§ **DIRECTIONS FOR THIS TASK**: Starting from the first line below, repeat the data exactly through to the last.
# # #
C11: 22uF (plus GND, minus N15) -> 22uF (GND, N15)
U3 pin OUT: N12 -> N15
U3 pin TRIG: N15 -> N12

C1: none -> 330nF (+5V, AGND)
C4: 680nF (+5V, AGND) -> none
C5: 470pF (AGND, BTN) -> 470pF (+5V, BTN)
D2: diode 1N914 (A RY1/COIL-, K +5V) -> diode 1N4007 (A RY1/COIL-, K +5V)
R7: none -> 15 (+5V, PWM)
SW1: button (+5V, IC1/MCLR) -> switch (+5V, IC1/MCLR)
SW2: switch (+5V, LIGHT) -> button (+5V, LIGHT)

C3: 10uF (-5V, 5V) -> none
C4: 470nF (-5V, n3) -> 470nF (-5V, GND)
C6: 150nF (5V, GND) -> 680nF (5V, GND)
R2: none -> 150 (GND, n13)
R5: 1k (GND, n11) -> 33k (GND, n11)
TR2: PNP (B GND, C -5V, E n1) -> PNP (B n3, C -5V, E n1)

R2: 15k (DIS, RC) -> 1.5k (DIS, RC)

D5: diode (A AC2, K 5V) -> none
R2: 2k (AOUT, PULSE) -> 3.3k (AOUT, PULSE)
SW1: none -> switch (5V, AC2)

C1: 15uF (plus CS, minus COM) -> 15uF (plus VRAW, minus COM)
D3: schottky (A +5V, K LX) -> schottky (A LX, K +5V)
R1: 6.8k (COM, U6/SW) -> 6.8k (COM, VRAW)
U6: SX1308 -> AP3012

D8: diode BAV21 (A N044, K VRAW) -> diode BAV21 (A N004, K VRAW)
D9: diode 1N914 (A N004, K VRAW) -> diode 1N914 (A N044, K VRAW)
# # #
§ **RESPONSE TO THE TASK**:
C11: 22uF (plus GND, minus N15) -> 22uF (GND, N15)
U3 pin OUT: N12 -> N15
U3 pin TRIG: N15 -> N12

C1: none -> 330nF (+5V, AGND)
C4: 680nF (+5V, AGND) -> none
C5: 470pF (AGND, BTN) -> 470pF (+5V, BTN)
D2: diode 1N914 (A RY1/COIL-, K +5V) -> diode 1N4007 (A RY1/COIL-, K +5V)
R7: none -> 15 (+5V, PWM)
SW1: button (+5V, IC1/MCLR) -> switch (+5V, IC1/MCLR)
SW2: switch (+5V, LIGHT) -> button (+5V, LIGHT)

C3: 10uF (-5V, 5V) -> none
C4: 470nF (-5V, n3) -> 470nF (-5V, GND)
C6: 150nF (5V, GND) -> 680nF (5V, GND)
R2: none -> 150 (GND, n13)
R5: 1k (GND, n11) -> 33k (GND, n11)
TR2: PNP (B GND, C -5V, E n1) -> PNP (B n3, C -5V, E n1)

R2: 15k (DIS, RC) -> 1.5k (DIS, RC)

D5: diode (A AC2, K 5V) -> none
R2: 2k (AOUT, PULSE) -> 3.3k (AOUT, PULSE)
SW1: none -> switch (5V, AC2)

C1: 15uF (plus CS, minus COM) -> 15uF (plus VRAW, minus COM)
D3: schottky (A +5V, K LX) -> schottky (A LX, K +5V)
R1: 6.8k (COM, U6/SW) -> 6.8k (COM, VRAW)
U6: SX1308 -> AP3012

D8: diode BAV21 (A N044, K VRAW) -> diode BAV21 (A N004, K VRAW)
D9: diode 1N914 (A N004, K VRAW) -> diode 1N914 (A N044, K VRAW)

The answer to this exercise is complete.